***** Data records *****

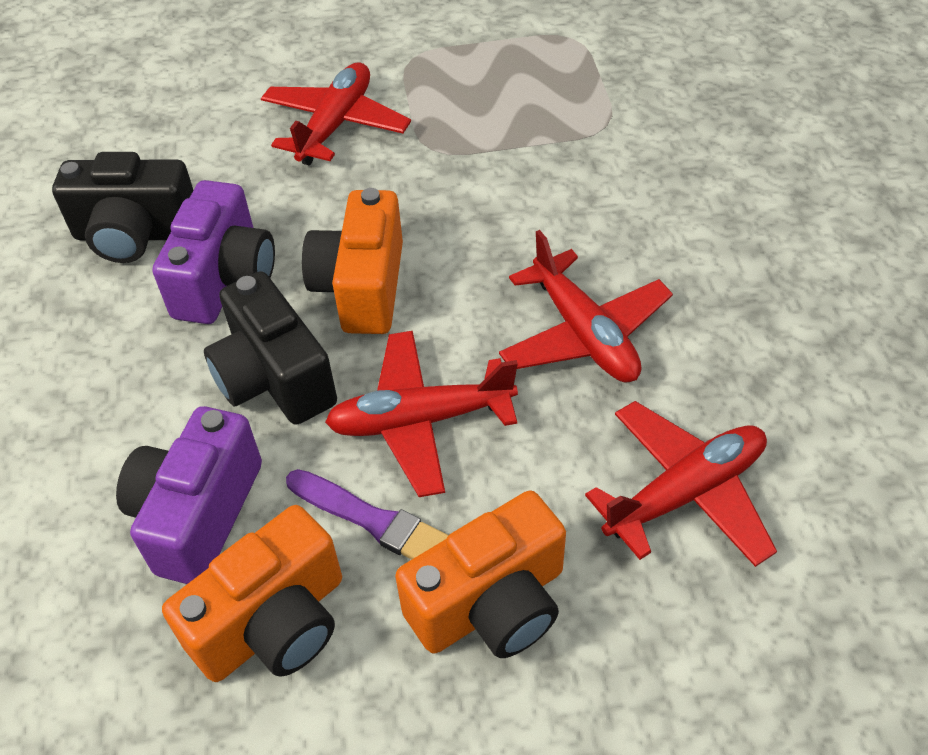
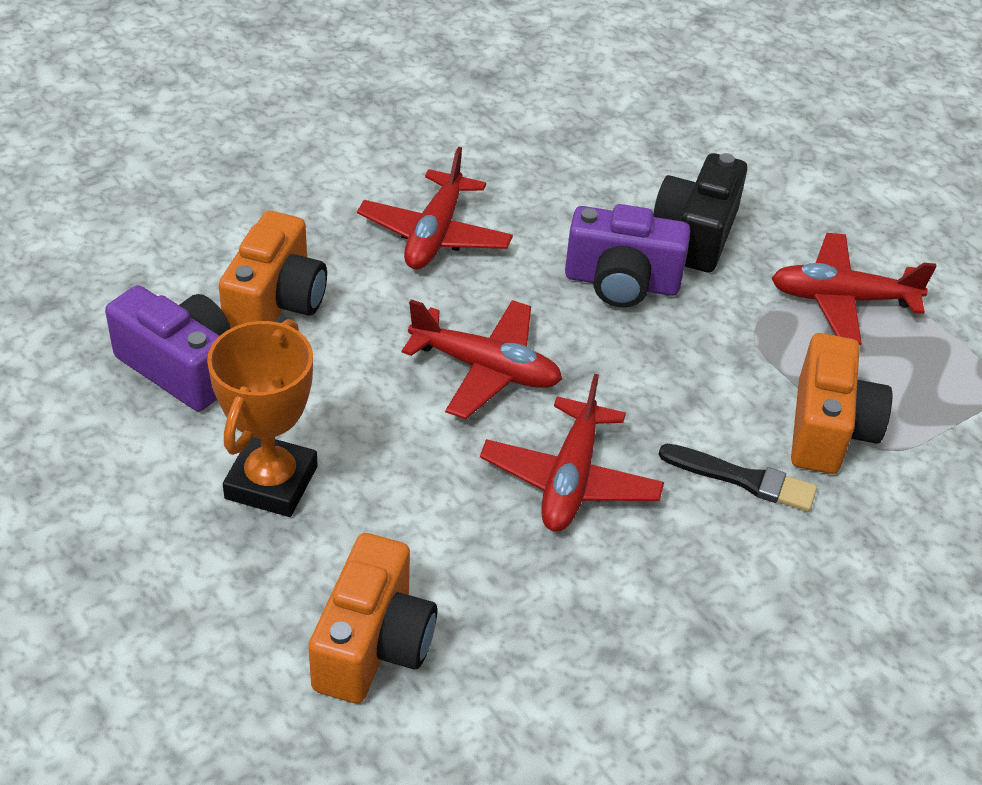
black brush: 0 -> 1
black camera: 2 -> 1
orange trophy: 0 -> 1
purple brush: 1 -> 0

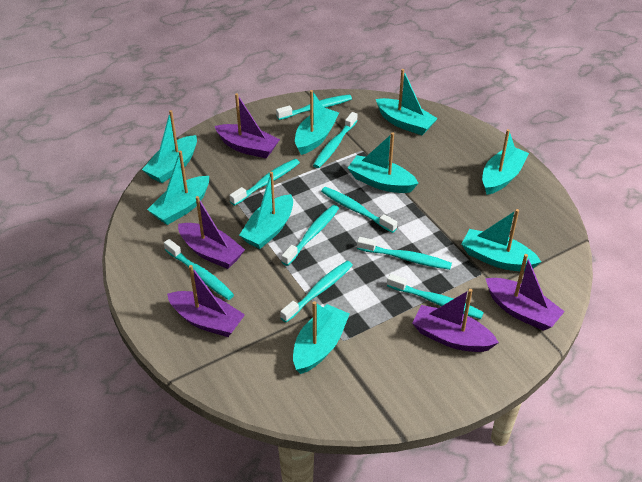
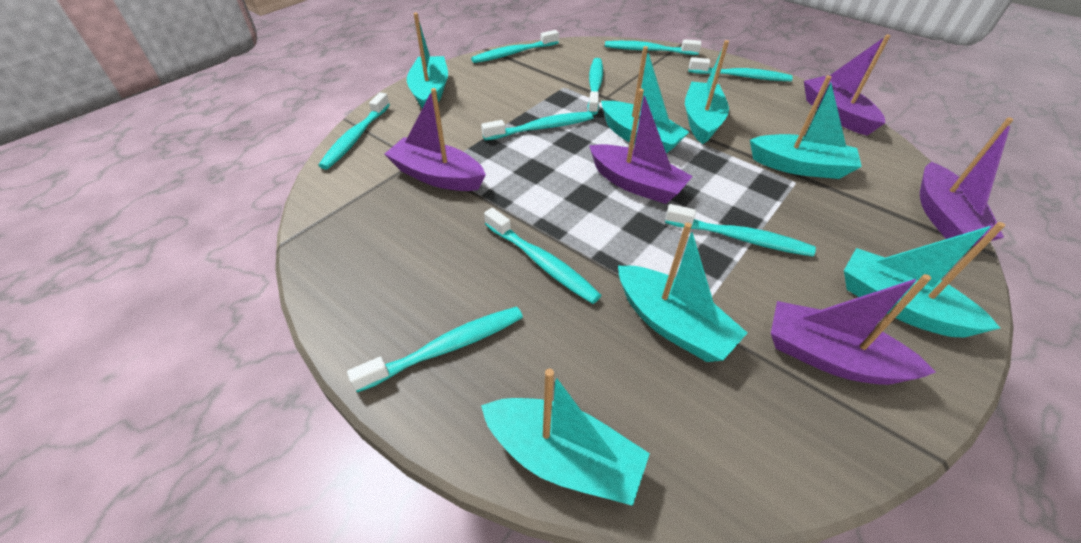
turquoise boat: 9 -> 7

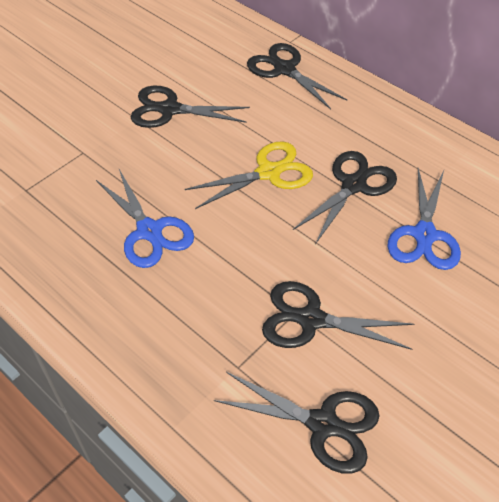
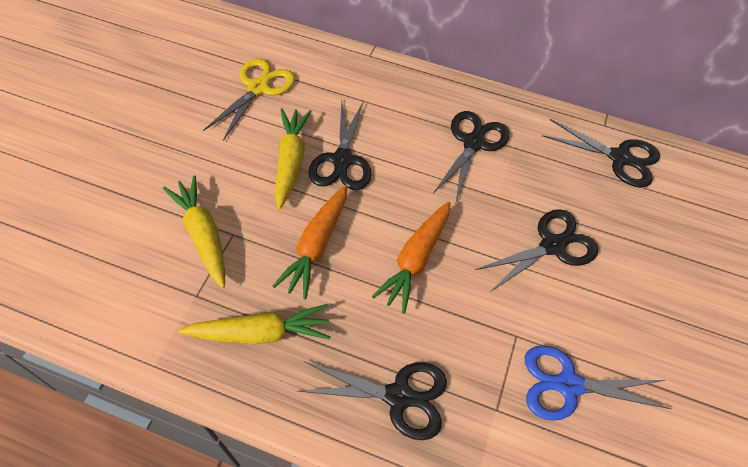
blue scissors: 2 -> 1
orange carrot: 0 -> 2
yellow carrot: 0 -> 3

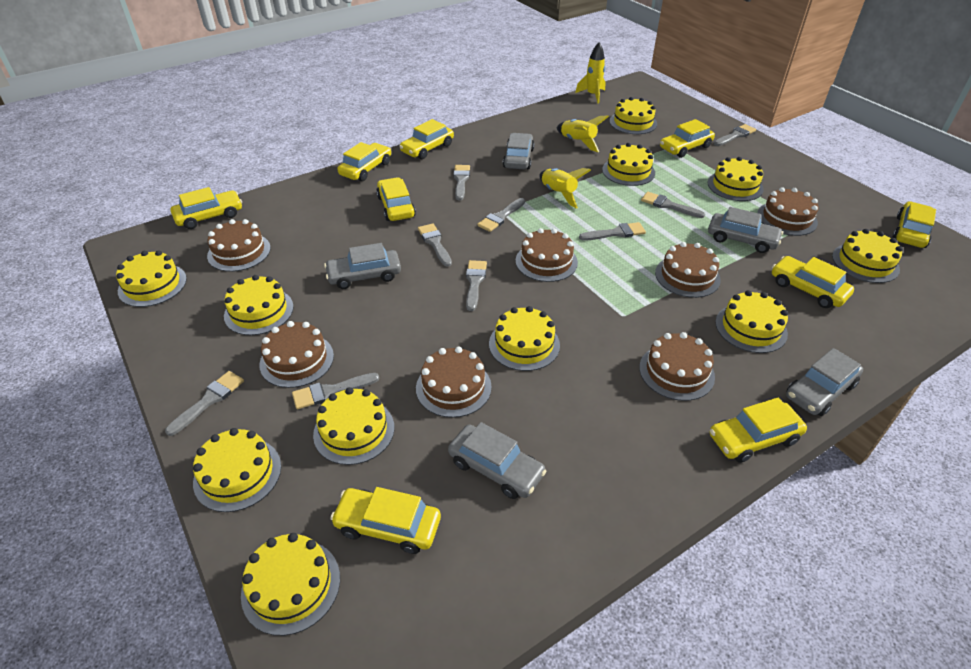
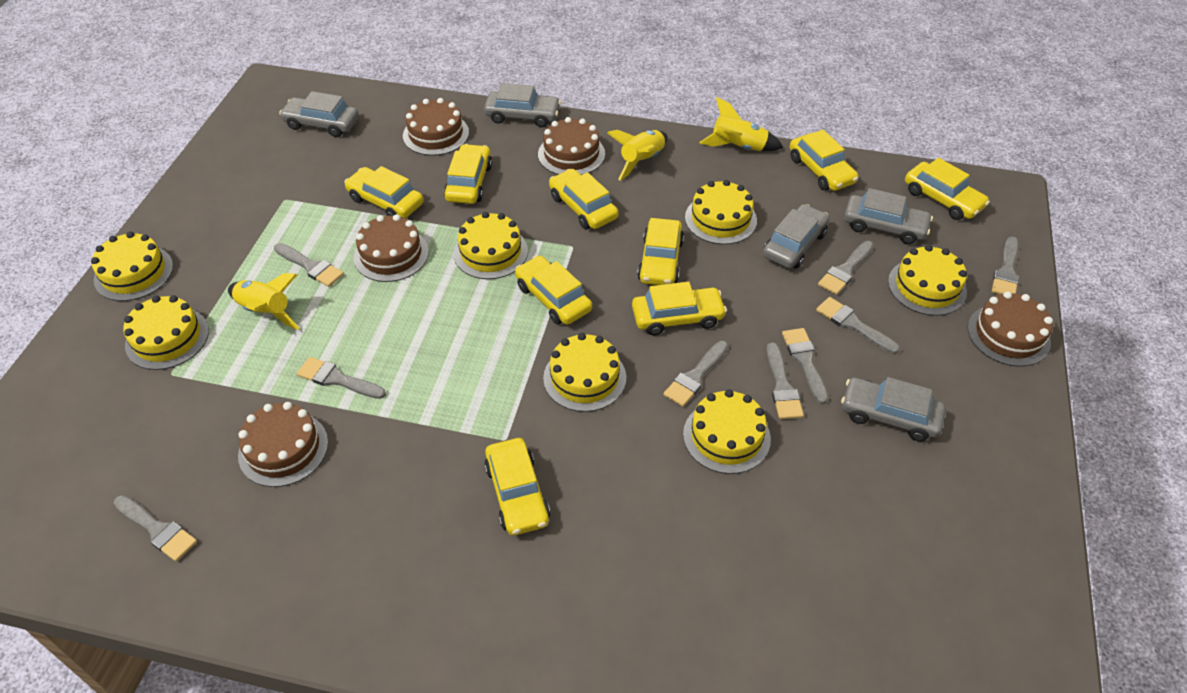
brown cake: 7 -> 5
yellow cake: 11 -> 7

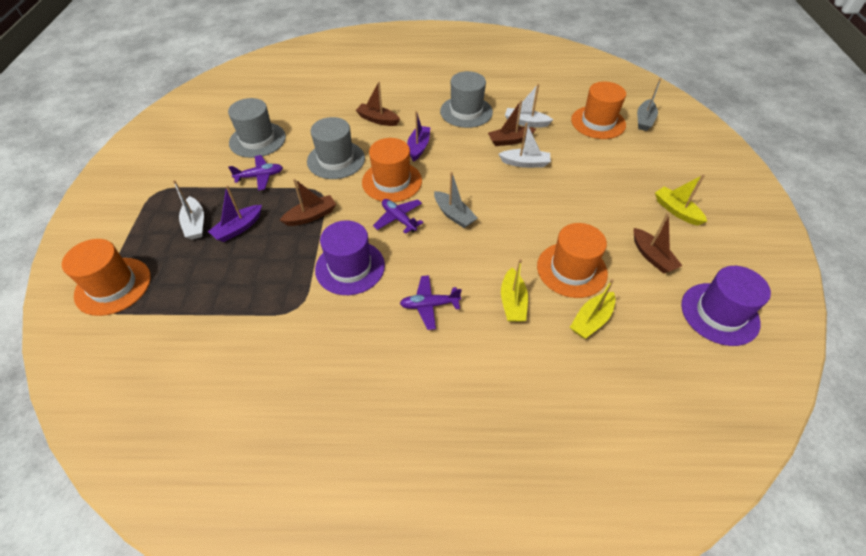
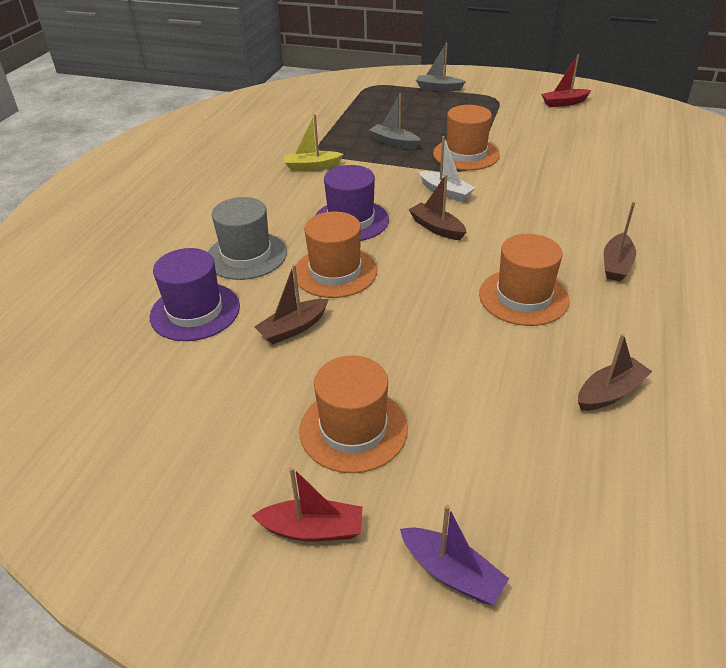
grey hat: 3 -> 1
purple boat: 2 -> 1
purple plane: 3 -> 0
red boat: 0 -> 2
white boat: 3 -> 1
yellow boat: 3 -> 1

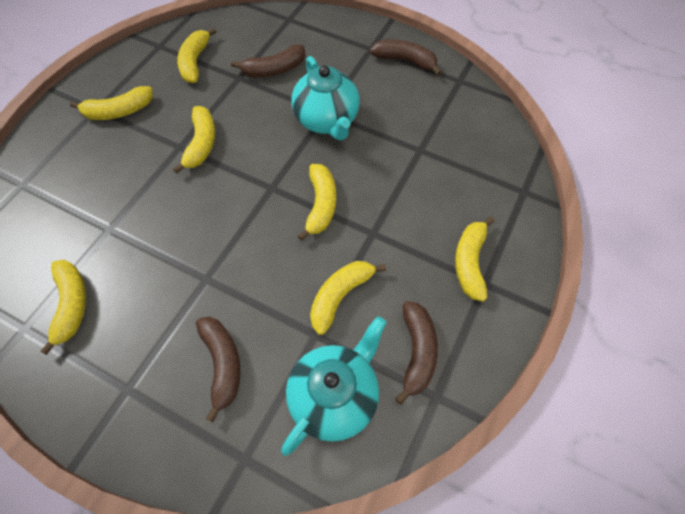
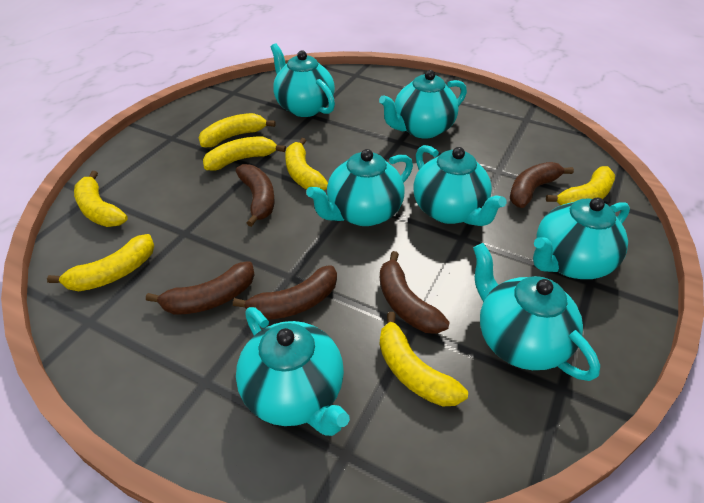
brown banana: 4 -> 5
turquoise teapot: 2 -> 7

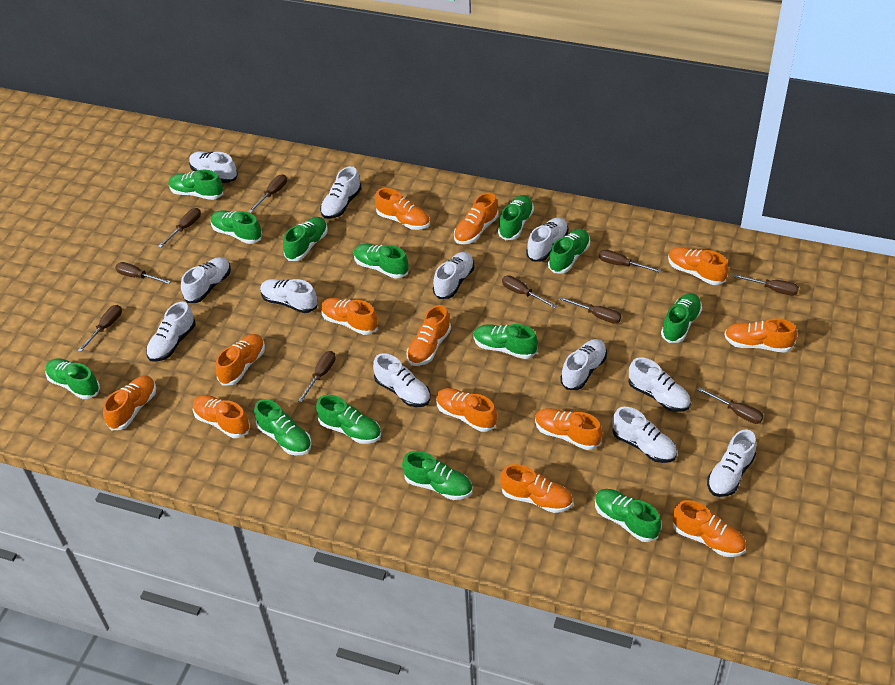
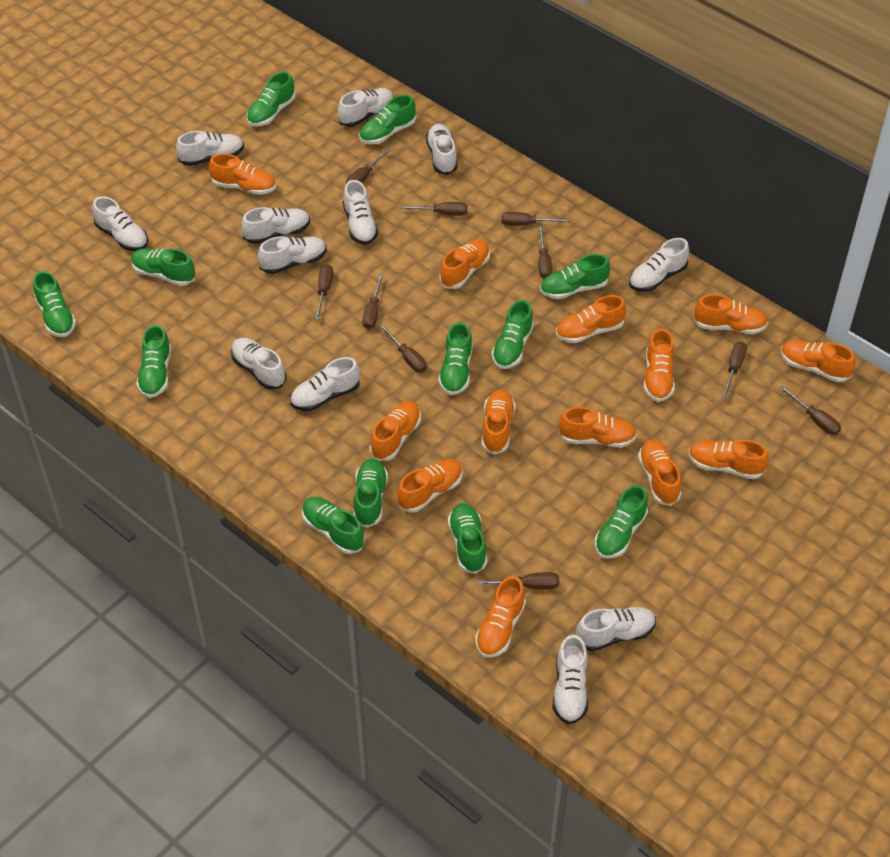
green shoe: 13 -> 12

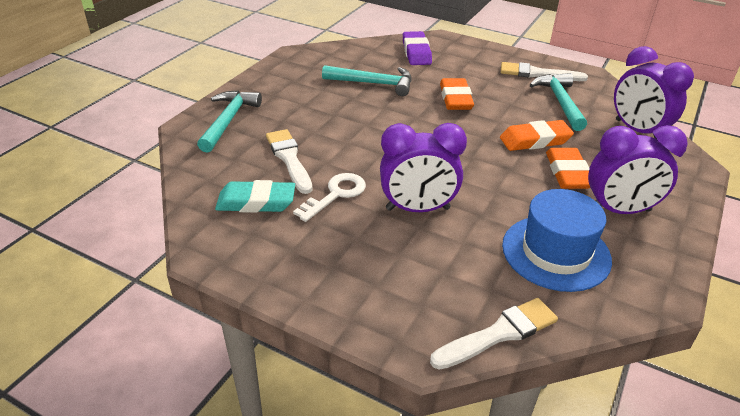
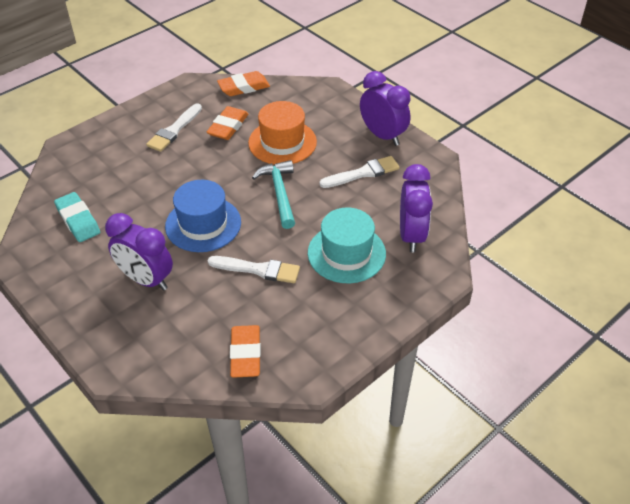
orange hat: 0 -> 1
purple eraser: 1 -> 0
turquoise hammer: 3 -> 1
turquoise hat: 0 -> 1
white key: 1 -> 0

*****

A word-for-word repetition of the data above, without pictures, is the expected answer.

Task answer
black brush: 0 -> 1
black camera: 2 -> 1
orange trophy: 0 -> 1
purple brush: 1 -> 0

turquoise boat: 9 -> 7

blue scissors: 2 -> 1
orange carrot: 0 -> 2
yellow carrot: 0 -> 3

brown cake: 7 -> 5
yellow cake: 11 -> 7

grey hat: 3 -> 1
purple boat: 2 -> 1
purple plane: 3 -> 0
red boat: 0 -> 2
white boat: 3 -> 1
yellow boat: 3 -> 1

brown banana: 4 -> 5
turquoise teapot: 2 -> 7

green shoe: 13 -> 12

orange hat: 0 -> 1
purple eraser: 1 -> 0
turquoise hammer: 3 -> 1
turquoise hat: 0 -> 1
white key: 1 -> 0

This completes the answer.